What is required: Return, word for word, the lines of the listing below from the one with "BT1: 12V (plus" through the one with "R6: 1.2k (N010, N011) -> none", and no other lines.
++++ Data listing ++++
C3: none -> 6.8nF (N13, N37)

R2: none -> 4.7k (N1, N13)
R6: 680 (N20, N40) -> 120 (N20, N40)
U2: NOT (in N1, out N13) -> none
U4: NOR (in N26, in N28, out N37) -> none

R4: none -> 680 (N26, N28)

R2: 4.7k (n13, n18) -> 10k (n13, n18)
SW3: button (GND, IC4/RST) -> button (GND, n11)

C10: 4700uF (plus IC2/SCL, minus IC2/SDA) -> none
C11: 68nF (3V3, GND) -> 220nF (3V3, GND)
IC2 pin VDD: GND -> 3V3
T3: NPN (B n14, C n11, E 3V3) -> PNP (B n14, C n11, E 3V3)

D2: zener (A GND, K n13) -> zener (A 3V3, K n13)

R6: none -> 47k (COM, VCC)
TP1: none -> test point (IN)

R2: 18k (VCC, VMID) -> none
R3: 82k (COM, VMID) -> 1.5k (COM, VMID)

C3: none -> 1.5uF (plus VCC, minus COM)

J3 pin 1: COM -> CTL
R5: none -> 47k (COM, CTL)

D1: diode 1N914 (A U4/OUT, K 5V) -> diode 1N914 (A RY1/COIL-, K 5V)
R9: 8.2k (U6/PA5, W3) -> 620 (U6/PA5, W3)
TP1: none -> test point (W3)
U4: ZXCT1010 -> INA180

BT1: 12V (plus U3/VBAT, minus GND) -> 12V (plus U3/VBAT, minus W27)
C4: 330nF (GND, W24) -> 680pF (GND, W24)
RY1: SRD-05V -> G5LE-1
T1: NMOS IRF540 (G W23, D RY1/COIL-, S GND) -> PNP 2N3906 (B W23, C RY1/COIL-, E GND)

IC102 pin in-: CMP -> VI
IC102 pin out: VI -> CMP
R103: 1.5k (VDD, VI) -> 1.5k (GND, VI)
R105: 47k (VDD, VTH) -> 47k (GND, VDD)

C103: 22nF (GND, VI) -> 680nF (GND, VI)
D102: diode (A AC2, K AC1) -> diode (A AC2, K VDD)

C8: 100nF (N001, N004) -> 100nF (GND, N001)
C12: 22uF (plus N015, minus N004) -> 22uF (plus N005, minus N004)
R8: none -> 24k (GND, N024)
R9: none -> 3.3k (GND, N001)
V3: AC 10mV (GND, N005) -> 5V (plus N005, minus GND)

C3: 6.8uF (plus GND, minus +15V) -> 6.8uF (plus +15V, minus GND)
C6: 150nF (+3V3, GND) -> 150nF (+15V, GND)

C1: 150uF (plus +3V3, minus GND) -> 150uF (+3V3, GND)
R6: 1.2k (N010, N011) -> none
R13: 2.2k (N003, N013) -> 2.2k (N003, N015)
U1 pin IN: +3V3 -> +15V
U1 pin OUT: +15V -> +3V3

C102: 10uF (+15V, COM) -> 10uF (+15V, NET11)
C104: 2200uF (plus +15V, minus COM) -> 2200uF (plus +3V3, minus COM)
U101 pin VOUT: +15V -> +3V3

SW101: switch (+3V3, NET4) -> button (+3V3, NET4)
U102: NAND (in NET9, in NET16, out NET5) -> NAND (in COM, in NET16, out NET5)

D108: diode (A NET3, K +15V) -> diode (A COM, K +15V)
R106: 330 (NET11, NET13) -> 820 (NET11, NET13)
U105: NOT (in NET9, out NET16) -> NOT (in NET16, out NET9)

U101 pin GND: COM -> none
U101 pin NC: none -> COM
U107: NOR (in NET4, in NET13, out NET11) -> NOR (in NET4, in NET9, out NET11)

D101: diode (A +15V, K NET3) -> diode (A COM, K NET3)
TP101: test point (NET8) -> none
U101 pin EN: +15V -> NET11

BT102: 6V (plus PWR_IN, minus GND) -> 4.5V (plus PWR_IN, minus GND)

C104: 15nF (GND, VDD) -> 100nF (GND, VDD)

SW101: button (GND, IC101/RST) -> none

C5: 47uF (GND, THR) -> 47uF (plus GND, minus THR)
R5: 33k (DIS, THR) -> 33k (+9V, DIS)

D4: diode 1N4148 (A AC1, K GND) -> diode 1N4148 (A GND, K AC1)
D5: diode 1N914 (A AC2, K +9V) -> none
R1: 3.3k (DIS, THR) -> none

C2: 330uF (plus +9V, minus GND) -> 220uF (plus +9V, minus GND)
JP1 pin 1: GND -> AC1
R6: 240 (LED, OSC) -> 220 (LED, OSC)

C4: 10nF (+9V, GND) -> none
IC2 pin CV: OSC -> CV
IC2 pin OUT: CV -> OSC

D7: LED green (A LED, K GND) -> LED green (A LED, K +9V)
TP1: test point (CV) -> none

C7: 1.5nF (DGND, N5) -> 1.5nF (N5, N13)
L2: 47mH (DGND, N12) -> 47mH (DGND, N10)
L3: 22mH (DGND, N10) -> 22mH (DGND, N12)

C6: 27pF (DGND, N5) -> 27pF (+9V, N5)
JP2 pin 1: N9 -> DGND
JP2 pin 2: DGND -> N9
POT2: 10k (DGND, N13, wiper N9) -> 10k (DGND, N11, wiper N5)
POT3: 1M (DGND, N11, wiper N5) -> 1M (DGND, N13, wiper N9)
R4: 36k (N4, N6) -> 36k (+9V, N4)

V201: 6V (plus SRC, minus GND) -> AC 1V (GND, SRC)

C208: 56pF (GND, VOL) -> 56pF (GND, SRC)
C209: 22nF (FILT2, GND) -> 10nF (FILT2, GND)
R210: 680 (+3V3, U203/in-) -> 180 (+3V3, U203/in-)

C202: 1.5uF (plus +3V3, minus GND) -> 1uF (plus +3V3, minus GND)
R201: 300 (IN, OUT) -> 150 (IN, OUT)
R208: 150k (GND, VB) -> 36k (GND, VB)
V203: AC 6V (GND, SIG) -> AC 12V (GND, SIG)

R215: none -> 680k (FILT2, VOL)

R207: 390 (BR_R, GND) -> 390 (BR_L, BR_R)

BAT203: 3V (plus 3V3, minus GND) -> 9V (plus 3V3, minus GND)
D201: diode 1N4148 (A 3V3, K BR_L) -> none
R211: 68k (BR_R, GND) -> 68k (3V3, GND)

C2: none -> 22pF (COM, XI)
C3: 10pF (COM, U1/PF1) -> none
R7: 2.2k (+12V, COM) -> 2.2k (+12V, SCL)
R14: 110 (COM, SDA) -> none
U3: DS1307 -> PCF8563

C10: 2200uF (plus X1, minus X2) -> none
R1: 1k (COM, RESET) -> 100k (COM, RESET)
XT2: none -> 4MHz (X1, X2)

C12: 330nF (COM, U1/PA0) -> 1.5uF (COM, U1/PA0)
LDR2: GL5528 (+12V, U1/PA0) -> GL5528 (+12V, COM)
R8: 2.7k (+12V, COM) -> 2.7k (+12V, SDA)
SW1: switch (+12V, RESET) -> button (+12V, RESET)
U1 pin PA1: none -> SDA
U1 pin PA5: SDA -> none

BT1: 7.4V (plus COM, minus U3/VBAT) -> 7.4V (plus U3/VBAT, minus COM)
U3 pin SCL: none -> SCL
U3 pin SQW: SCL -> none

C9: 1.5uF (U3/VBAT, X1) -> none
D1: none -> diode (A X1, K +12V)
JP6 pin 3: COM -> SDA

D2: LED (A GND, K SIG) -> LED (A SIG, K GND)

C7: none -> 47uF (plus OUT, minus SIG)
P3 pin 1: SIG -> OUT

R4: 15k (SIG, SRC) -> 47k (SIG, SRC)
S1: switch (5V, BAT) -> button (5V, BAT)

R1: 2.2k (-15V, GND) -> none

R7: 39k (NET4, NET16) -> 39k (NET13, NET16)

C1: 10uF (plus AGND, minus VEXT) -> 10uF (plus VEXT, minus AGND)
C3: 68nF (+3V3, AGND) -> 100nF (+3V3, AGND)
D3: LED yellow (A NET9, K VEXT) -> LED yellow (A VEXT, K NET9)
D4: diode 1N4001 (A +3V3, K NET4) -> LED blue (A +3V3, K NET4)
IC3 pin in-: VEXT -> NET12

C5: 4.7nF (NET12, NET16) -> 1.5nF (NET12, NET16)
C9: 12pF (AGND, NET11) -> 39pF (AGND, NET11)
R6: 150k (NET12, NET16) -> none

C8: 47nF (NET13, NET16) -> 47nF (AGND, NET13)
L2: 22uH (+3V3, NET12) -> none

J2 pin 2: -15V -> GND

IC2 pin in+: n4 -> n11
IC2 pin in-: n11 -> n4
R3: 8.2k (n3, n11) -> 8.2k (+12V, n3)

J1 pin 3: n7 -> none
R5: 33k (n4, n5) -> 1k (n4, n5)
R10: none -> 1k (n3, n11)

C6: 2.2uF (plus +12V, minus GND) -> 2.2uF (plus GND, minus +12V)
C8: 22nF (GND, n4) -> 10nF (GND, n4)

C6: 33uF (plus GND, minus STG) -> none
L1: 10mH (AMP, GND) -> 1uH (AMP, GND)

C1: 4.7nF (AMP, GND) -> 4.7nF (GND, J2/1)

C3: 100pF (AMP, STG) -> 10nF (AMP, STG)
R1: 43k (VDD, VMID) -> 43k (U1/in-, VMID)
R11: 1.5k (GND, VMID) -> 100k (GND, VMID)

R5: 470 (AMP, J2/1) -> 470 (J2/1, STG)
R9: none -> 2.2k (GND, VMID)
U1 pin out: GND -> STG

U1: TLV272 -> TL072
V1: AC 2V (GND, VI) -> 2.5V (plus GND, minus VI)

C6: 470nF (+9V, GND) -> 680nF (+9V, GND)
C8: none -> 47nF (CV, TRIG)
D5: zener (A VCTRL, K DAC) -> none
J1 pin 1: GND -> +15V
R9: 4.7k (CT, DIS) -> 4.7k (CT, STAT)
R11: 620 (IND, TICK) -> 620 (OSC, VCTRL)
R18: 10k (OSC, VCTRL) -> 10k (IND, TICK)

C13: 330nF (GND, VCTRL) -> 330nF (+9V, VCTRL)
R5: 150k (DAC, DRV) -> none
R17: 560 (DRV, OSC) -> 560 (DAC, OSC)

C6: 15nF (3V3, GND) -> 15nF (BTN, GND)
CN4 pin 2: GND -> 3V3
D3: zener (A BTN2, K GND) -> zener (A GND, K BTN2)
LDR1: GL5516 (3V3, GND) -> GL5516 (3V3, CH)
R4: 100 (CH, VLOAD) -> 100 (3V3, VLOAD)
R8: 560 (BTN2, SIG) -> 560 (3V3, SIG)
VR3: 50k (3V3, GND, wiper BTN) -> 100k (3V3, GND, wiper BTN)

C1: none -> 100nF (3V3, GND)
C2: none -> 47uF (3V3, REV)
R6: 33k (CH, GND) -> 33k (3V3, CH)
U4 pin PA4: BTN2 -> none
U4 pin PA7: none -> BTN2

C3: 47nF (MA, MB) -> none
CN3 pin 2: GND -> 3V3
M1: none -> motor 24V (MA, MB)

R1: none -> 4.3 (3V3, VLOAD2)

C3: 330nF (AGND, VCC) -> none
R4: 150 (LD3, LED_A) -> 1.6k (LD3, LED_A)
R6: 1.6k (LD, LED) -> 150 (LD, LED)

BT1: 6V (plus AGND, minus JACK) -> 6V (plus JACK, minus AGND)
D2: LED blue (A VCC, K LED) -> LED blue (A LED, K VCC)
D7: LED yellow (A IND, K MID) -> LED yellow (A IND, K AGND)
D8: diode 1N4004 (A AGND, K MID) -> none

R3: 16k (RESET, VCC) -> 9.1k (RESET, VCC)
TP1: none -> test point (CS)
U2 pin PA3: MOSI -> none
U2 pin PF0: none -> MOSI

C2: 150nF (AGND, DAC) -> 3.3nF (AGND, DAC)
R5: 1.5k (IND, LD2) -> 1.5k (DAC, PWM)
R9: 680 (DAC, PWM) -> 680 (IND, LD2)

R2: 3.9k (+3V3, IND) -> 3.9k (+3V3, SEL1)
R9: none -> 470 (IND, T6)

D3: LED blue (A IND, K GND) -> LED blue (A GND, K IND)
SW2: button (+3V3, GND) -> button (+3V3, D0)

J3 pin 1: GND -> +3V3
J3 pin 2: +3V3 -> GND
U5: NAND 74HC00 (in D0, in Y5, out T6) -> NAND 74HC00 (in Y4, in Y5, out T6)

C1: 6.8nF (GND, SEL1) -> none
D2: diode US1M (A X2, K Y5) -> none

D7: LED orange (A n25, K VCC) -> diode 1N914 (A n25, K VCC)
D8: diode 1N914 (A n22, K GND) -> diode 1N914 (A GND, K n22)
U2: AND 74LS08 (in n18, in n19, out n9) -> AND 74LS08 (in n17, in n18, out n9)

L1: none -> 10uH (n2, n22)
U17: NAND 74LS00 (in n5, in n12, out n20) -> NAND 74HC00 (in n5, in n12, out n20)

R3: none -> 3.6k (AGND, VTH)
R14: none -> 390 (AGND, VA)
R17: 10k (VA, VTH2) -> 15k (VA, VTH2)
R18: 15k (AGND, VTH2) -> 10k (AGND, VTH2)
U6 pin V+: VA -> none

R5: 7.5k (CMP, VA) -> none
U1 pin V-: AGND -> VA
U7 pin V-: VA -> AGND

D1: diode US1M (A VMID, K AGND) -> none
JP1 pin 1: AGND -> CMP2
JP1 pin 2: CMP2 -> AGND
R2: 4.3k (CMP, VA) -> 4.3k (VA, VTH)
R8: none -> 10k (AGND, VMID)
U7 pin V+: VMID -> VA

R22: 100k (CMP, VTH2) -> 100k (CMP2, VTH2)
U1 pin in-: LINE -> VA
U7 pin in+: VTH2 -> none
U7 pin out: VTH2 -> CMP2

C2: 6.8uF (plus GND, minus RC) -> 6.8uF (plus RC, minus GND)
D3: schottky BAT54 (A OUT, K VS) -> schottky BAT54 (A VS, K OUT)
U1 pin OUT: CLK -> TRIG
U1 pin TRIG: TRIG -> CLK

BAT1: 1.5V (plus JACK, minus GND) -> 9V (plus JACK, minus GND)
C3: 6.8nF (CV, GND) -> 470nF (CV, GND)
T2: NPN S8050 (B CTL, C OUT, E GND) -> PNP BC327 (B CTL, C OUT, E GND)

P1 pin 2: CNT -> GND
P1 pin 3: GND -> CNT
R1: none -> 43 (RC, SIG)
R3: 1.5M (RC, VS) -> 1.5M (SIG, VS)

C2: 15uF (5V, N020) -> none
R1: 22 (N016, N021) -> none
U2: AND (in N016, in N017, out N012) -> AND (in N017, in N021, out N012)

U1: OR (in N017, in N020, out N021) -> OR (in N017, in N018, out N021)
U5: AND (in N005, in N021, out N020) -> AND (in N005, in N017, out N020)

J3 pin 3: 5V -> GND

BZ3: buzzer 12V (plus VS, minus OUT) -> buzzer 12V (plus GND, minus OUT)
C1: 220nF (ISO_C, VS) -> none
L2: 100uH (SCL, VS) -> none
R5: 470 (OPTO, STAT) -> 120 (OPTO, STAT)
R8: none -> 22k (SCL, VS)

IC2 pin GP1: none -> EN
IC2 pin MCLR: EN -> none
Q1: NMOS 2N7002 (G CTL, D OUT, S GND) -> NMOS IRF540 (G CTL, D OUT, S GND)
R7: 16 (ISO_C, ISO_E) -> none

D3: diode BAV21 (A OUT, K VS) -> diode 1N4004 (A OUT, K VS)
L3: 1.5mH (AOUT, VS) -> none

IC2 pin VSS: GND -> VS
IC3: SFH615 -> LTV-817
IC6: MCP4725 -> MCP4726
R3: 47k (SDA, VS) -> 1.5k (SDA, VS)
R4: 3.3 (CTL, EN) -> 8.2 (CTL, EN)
++++
Exercise answer:
BT1: 12V (plus U3/VBAT, minus GND) -> 12V (plus U3/VBAT, minus W27)
C4: 330nF (GND, W24) -> 680pF (GND, W24)
RY1: SRD-05V -> G5LE-1
T1: NMOS IRF540 (G W23, D RY1/COIL-, S GND) -> PNP 2N3906 (B W23, C RY1/COIL-, E GND)

IC102 pin in-: CMP -> VI
IC102 pin out: VI -> CMP
R103: 1.5k (VDD, VI) -> 1.5k (GND, VI)
R105: 47k (VDD, VTH) -> 47k (GND, VDD)

C103: 22nF (GND, VI) -> 680nF (GND, VI)
D102: diode (A AC2, K AC1) -> diode (A AC2, K VDD)

C8: 100nF (N001, N004) -> 100nF (GND, N001)
C12: 22uF (plus N015, minus N004) -> 22uF (plus N005, minus N004)
R8: none -> 24k (GND, N024)
R9: none -> 3.3k (GND, N001)
V3: AC 10mV (GND, N005) -> 5V (plus N005, minus GND)

C3: 6.8uF (plus GND, minus +15V) -> 6.8uF (plus +15V, minus GND)
C6: 150nF (+3V3, GND) -> 150nF (+15V, GND)

C1: 150uF (plus +3V3, minus GND) -> 150uF (+3V3, GND)
R6: 1.2k (N010, N011) -> none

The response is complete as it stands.